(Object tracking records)
• • • • •
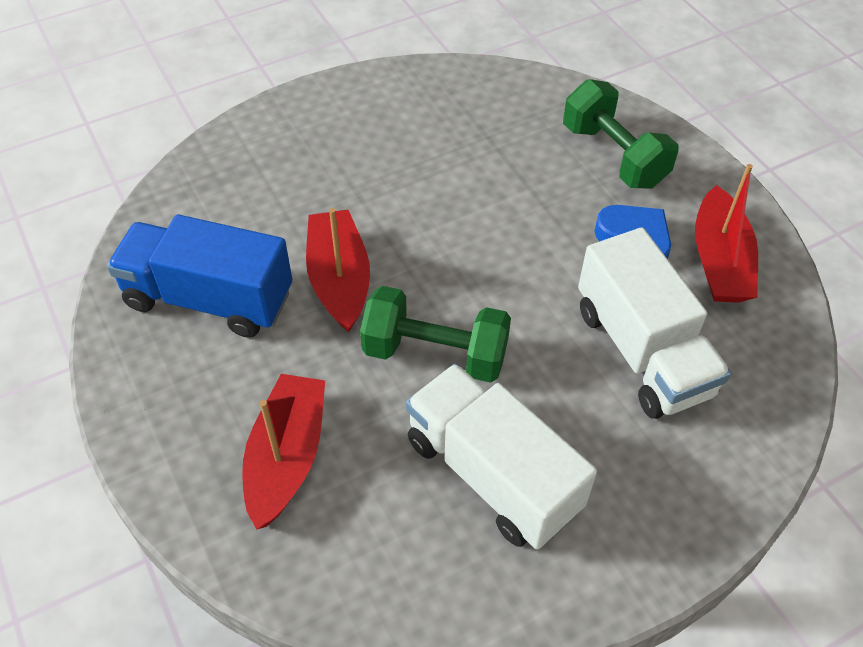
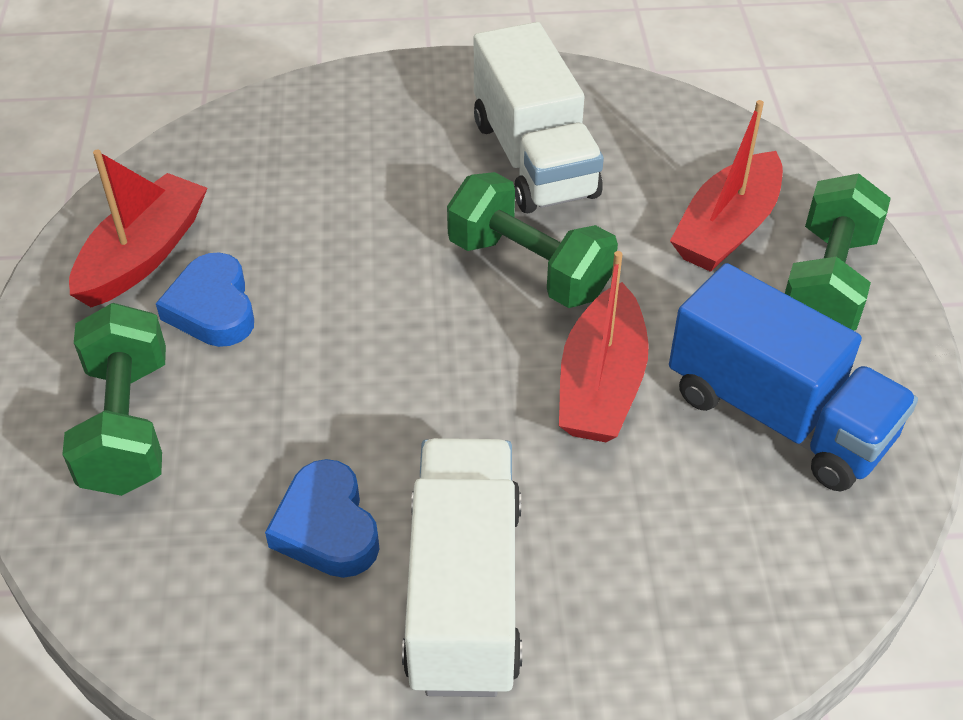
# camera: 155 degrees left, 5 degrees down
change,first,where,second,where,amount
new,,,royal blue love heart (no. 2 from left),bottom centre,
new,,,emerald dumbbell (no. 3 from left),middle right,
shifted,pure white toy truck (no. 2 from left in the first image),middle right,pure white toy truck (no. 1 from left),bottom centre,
• • • • •
Output exactly the lines above, from the one holding "new,,,royal blue love" through the end of the data, including the first and last.

new,,,royal blue love heart (no. 2 from left),bottom centre,
new,,,emerald dumbbell (no. 3 from left),middle right,
shifted,pure white toy truck (no. 2 from left in the first image),middle right,pure white toy truck (no. 1 from left),bottom centre,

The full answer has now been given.